[Object transformation records]
# # # #
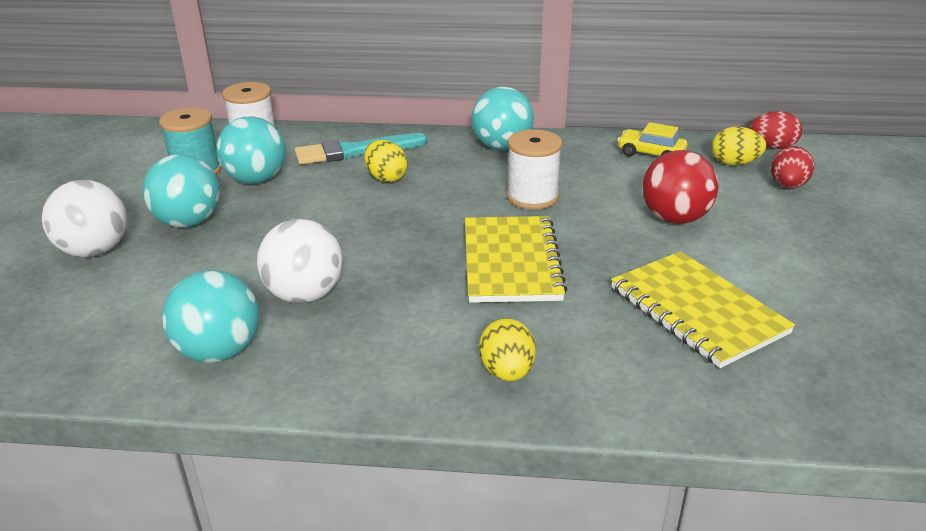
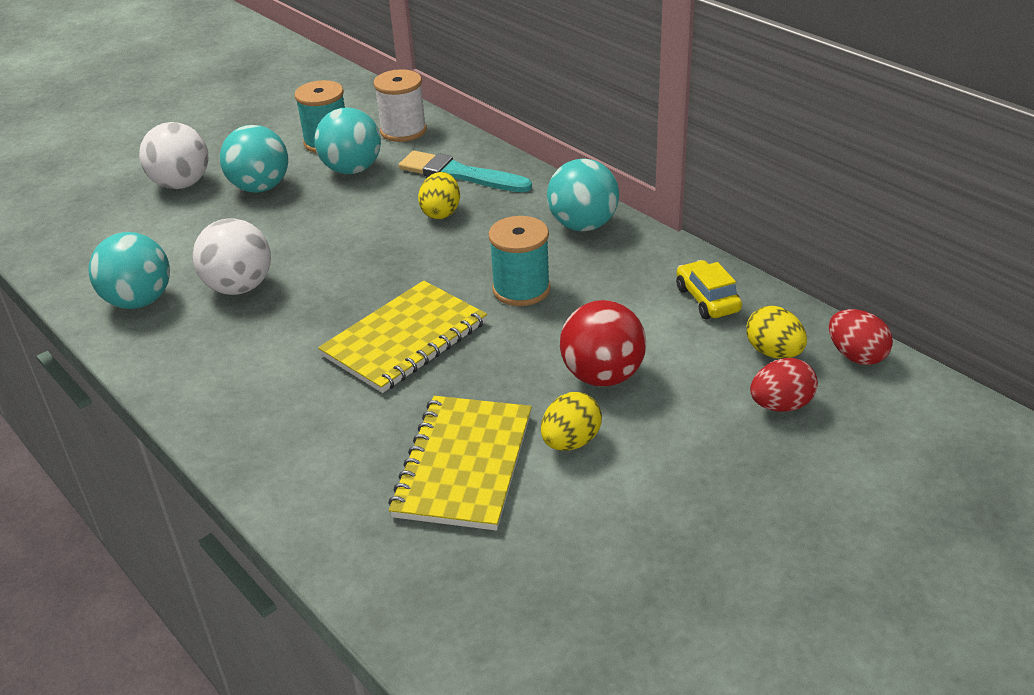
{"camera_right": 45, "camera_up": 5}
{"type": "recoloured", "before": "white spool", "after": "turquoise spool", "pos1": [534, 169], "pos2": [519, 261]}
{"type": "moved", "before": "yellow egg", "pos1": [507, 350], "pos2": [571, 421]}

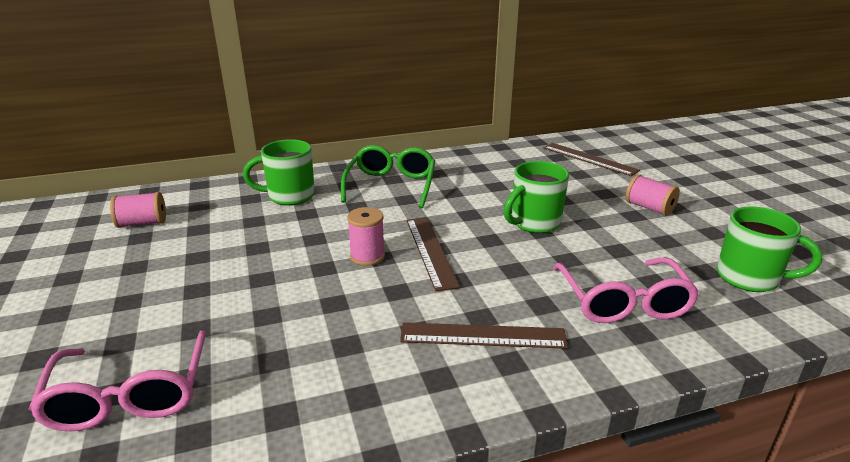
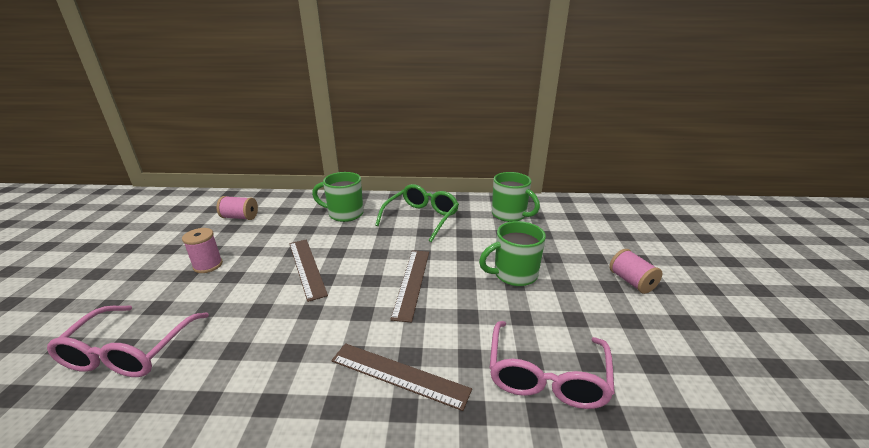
{"camera_right": 20, "camera_up": 0}
{"type": "moved", "before": "brown ruler", "pos1": [591, 159], "pos2": [308, 270]}
{"type": "moved", "before": "green mug", "pos1": [769, 249], "pos2": [516, 197]}
{"type": "moved", "before": "pink spool", "pos1": [366, 236], "pos2": [202, 250]}

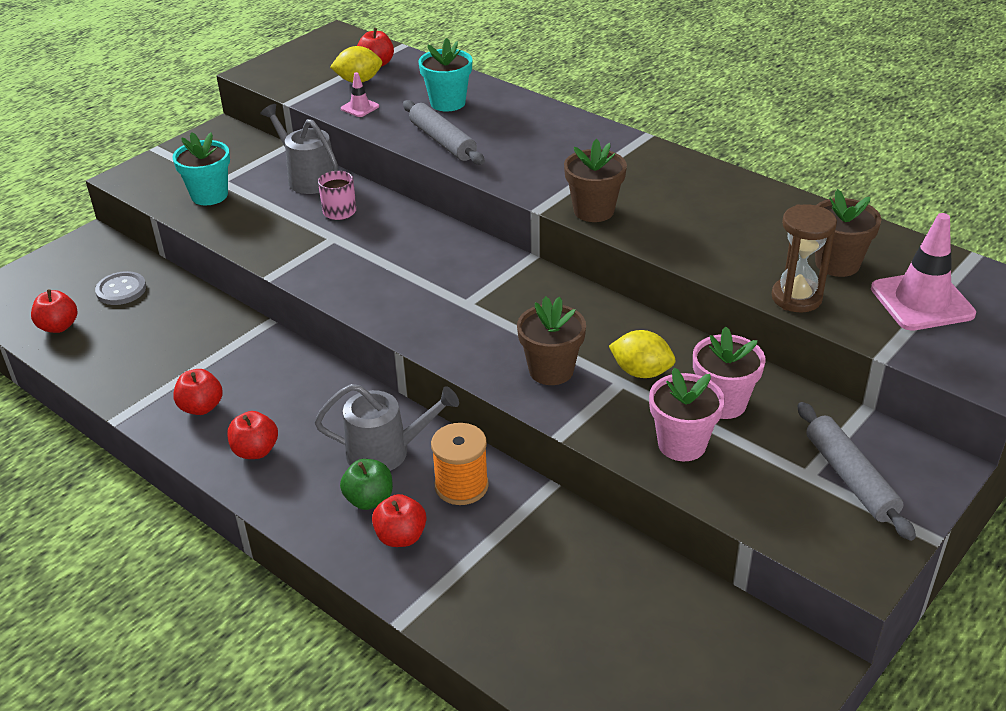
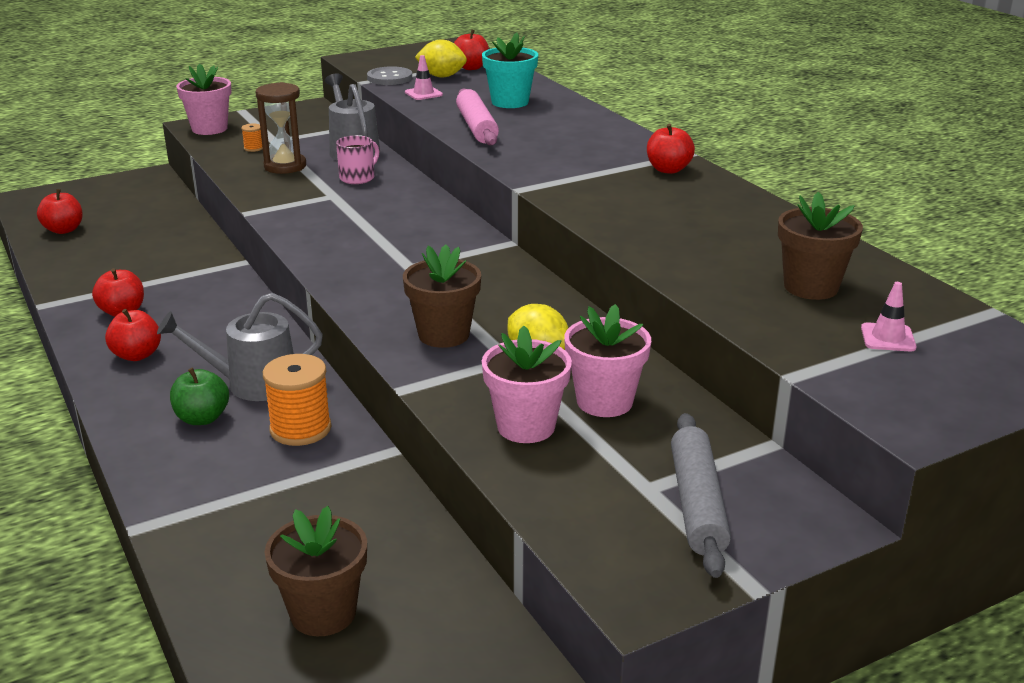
{"camera_right": 20, "camera_up": -10}
{"type": "recoloured", "before": "grey rolling pin", "after": "pink rolling pin", "pos1": [444, 132], "pos2": [477, 116]}
{"type": "replaced", "before": "turquoise flower pot", "after": "orange spool", "pos1": [201, 168], "pos2": [252, 137]}
{"type": "moved", "before": "brown flower pot", "pos1": [595, 180], "pos2": [316, 571]}
{"type": "moved", "before": "brown hourglass", "pos1": [804, 258], "pos2": [280, 128]}
{"type": "resized", "before": "pink traffic cone", "pos1": [923, 272], "pos2": [889, 316], "scale": 0.48}
{"type": "moved", "before": "grey button", "pos1": [120, 288], "pos2": [389, 75]}
{"type": "turned", "before": "grey watering can", "pos1": [386, 427], "pos2": [240, 347], "turn": 150}
{"type": "moved", "before": "red apple", "pos1": [399, 520], "pos2": [671, 149]}
{"type": "added", "after": "pink flower pot", "pos2": [203, 99]}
# # # #
- **WHAT YOU NEED TO DO**: Where a line in the records above contains the string "flower", copy that line.

- **TASK RESULT**:
{"type": "replaced", "before": "turquoise flower pot", "after": "orange spool", "pos1": [201, 168], "pos2": [252, 137]}
{"type": "moved", "before": "brown flower pot", "pos1": [595, 180], "pos2": [316, 571]}
{"type": "added", "after": "pink flower pot", "pos2": [203, 99]}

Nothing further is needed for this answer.